◆ **Goal of the exercise**
Only lines with the string "black" should be returned from the data below.

[Before-and-after object lists]
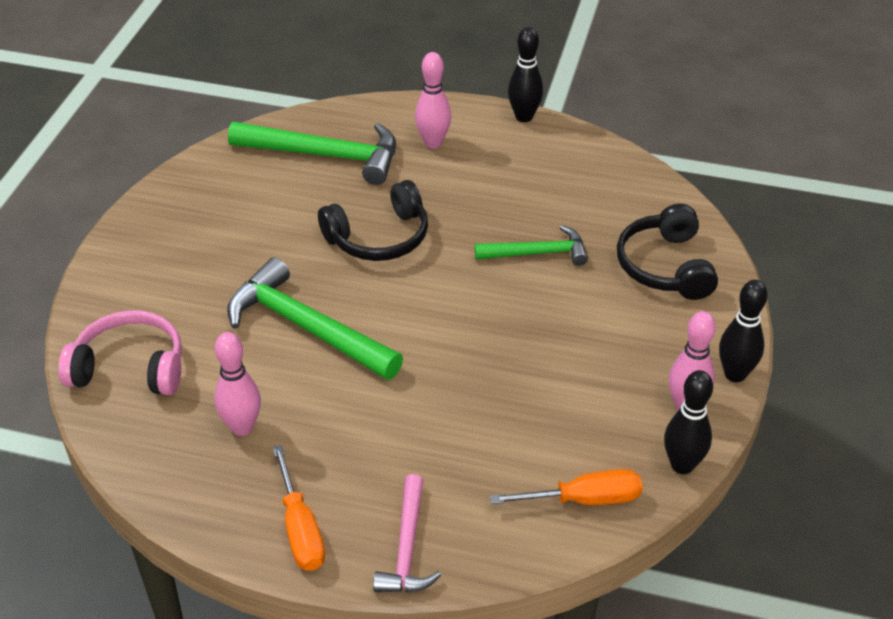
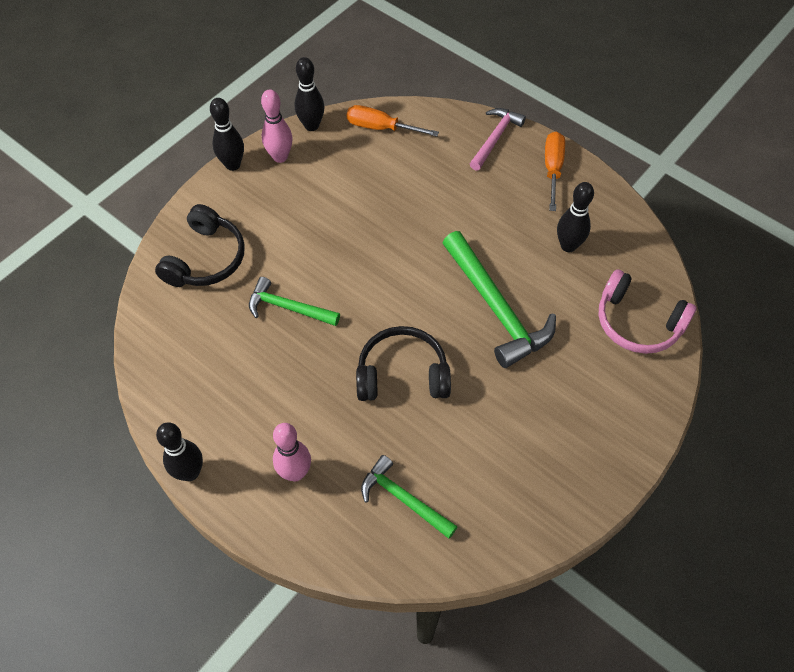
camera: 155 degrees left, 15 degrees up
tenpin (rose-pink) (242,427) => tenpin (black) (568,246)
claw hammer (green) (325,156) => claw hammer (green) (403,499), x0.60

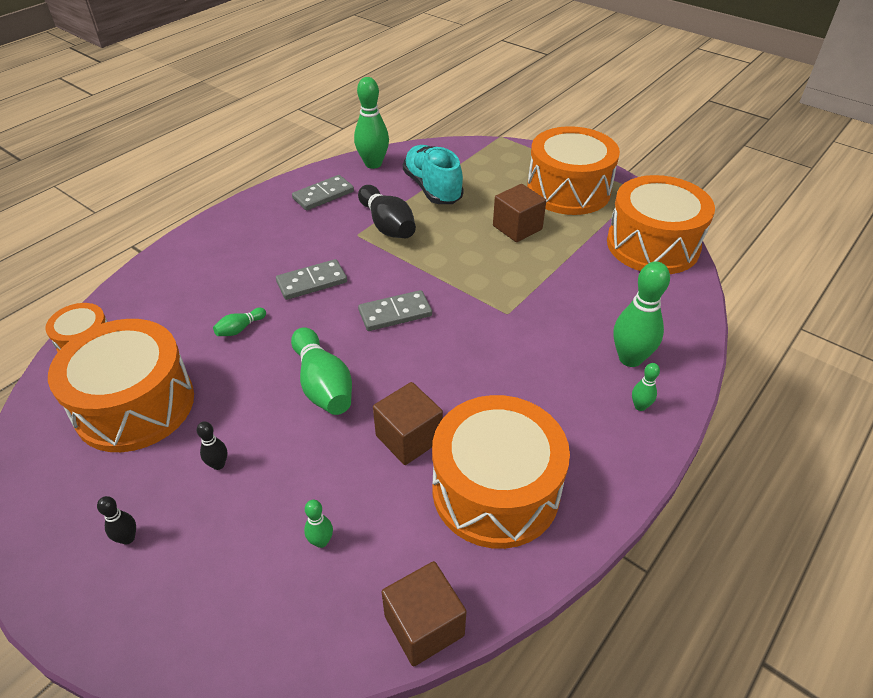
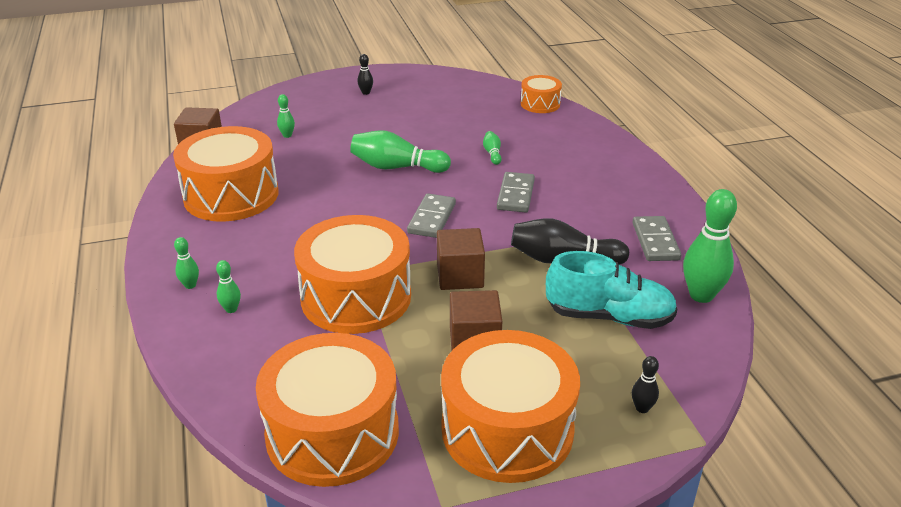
camera: 125 degrees right, 10 degrees down
drum (bright orange) (135,405) => drum (bright orange) (356,297), shifted
tenpin (black) (218,464) => tenpin (black) (642,408), shifted
cube (dark brown) (409,438) => cube (dark brown) (460,276), shifted
tenpin (green) (630,358) => tenpin (green) (231,309), x0.48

◆ **Exercise result**
tenpin (rose-pink) (242,427) => tenpin (black) (568,246)
tenpin (black) (218,464) => tenpin (black) (642,408), shifted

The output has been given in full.